AIM OF THE TASK:
Only a number is required: how many lines of the material contain the string "none".

MATERIAL FOR THE TASK:
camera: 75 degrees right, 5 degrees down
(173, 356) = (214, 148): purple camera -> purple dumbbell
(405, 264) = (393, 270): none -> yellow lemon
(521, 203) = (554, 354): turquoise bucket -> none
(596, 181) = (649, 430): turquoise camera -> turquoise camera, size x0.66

SOLUTION:
2